(Records for this exercise begins)

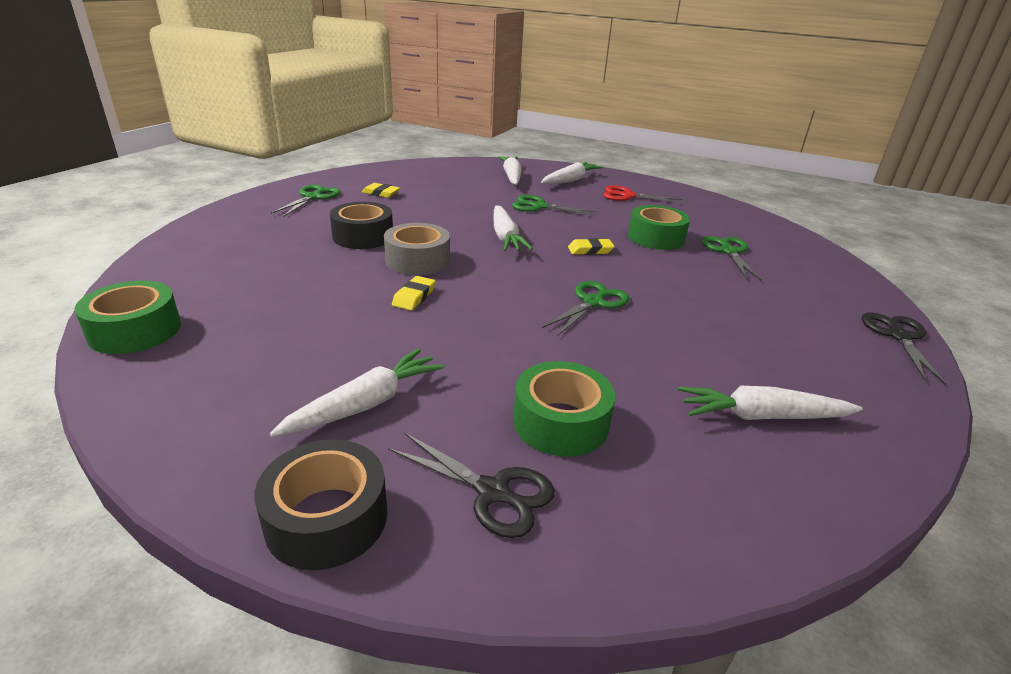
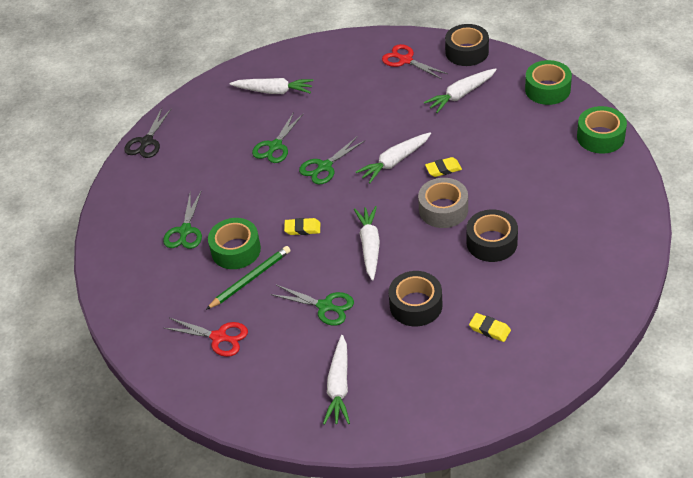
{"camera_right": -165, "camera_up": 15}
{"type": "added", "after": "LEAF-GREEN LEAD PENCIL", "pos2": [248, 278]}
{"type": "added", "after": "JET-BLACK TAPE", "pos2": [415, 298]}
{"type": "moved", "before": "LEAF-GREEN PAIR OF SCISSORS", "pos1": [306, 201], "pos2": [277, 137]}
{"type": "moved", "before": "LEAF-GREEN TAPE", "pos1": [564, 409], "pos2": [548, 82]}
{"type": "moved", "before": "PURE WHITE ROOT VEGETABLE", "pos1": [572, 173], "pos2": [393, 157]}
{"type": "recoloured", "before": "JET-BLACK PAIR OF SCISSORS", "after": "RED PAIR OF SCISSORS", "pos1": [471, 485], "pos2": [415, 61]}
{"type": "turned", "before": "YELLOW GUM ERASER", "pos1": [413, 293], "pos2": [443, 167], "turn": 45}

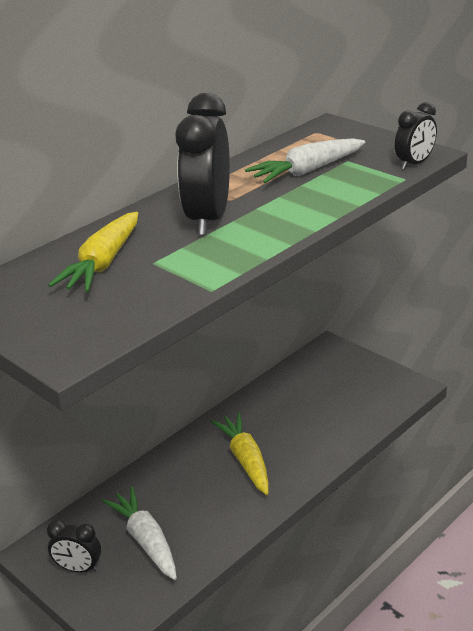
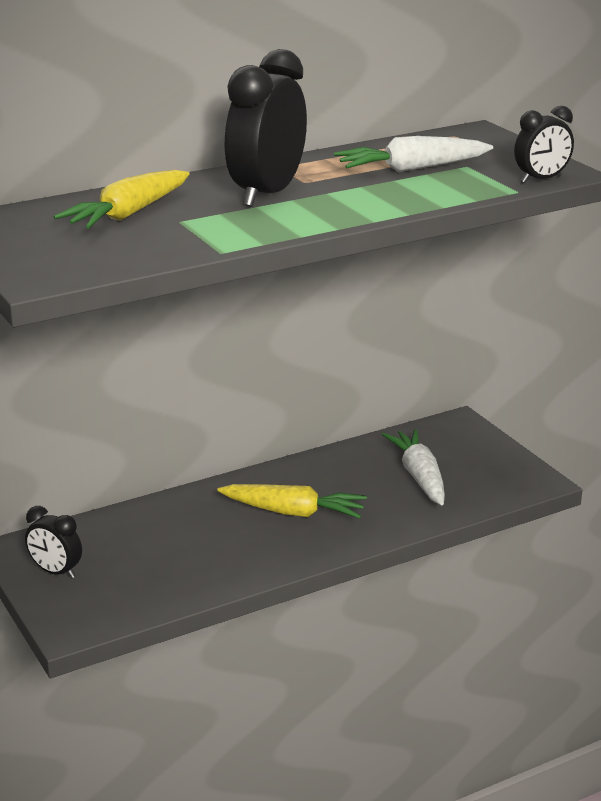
{"camera_right": 15, "camera_up": -5}
{"type": "moved", "before": "PURE WHITE ROOT VEGETABLE", "pos1": [139, 533], "pos2": [413, 467]}
{"type": "turned", "before": "YELLOW ROOT VEGETABLE", "pos1": [240, 454], "pos2": [292, 501], "turn": 105}

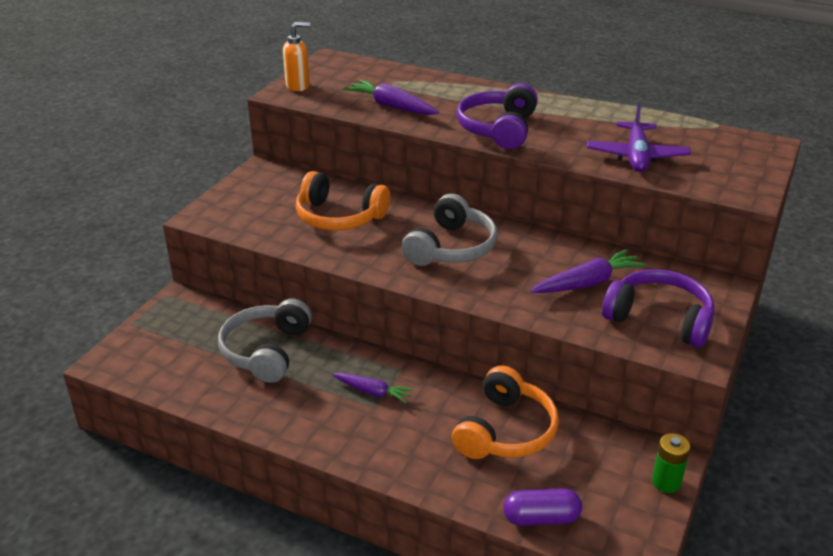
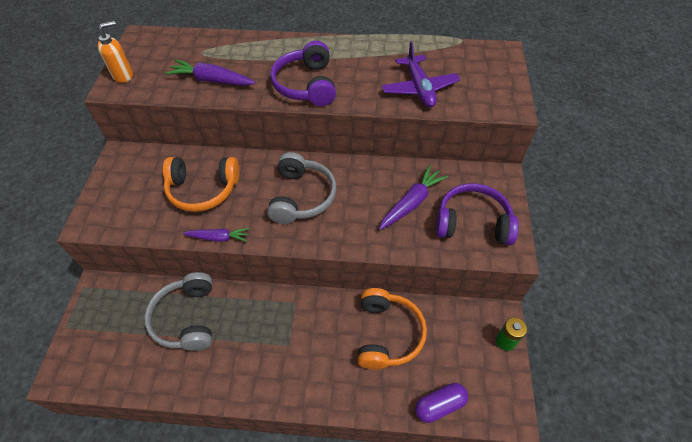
{"camera_right": -20, "camera_up": 20}
{"type": "moved", "before": "PURPLE ROOT VEGETABLE", "pos1": [373, 388], "pos2": [216, 235]}

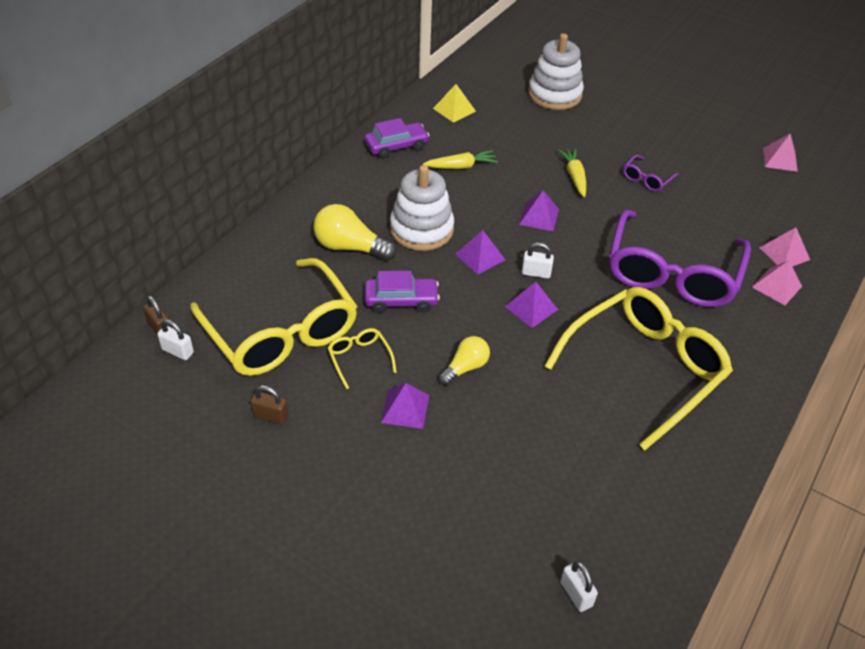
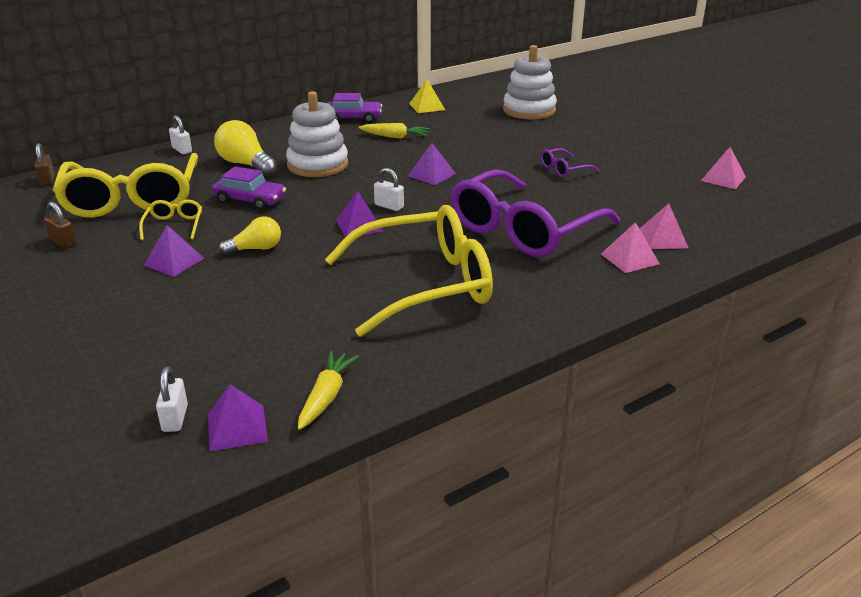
{"camera_right": 25, "camera_up": -15}
{"type": "moved", "before": "PURE WHITE LOCK", "pos1": [175, 339], "pos2": [180, 134]}
{"type": "moved", "before": "PURPLE PYRAMID", "pos1": [480, 252], "pos2": [238, 417]}
{"type": "moved", "before": "YELLOW ROOT VEGETABLE", "pos1": [572, 172], "pos2": [328, 390]}

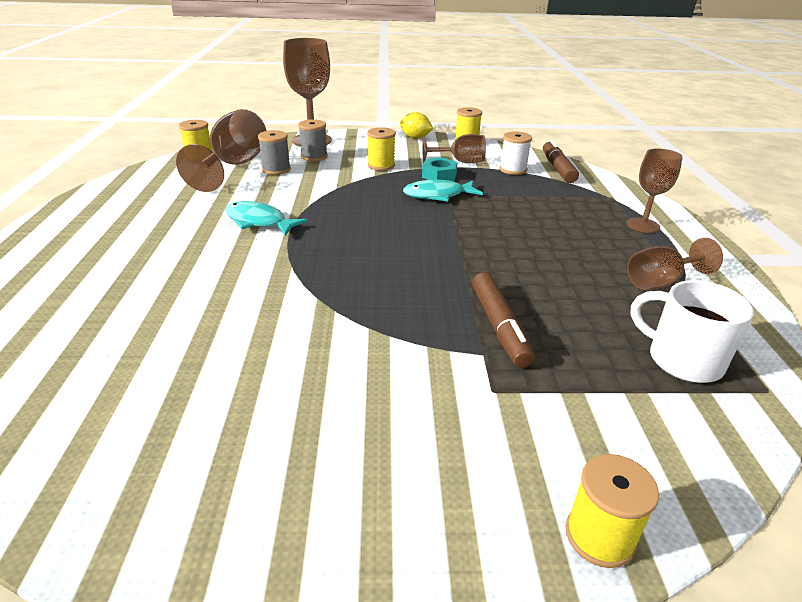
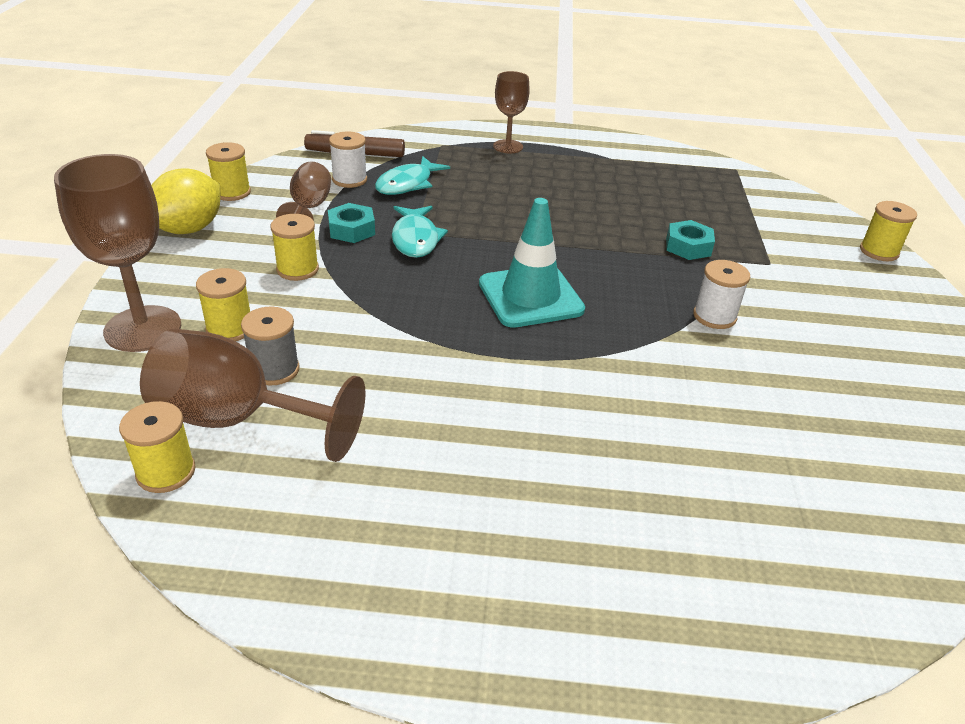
{"camera_right": -85, "camera_up": 5}
{"type": "removed", "before": "RUSSET GOBLET", "pos1": [675, 264]}
{"type": "removed", "before": "PURE WHITE TEA MUG", "pos1": [692, 331]}
{"type": "added", "after": "AQUA SAFETY CONE", "pos2": [532, 263]}
{"type": "added", "after": "PURE WHITE SPOOL", "pos2": [721, 294]}
{"type": "moved", "before": "AQUA TOY FISH", "pos1": [266, 218], "pos2": [412, 175]}
{"type": "replaced", "before": "RUSSET MARKER PEN", "after": "AQUA HEX NUT", "pos1": [503, 320], "pos2": [690, 240]}
{"type": "recoloured", "before": "GRAY SPOOL", "after": "YELLOW SPOOL", "pos1": [313, 140], "pos2": [223, 304]}
{"type": "resized", "before": "YELLOW TOY LEMON", "pos1": [416, 125], "pos2": [185, 201], "scale": 1.54}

(Records for this exercise ends)

▶ _What you should do_: Which lines in the data above hold the string "removed"? Show each one.

▶ _Solution below_:
{"type": "removed", "before": "RUSSET GOBLET", "pos1": [675, 264]}
{"type": "removed", "before": "PURE WHITE TEA MUG", "pos1": [692, 331]}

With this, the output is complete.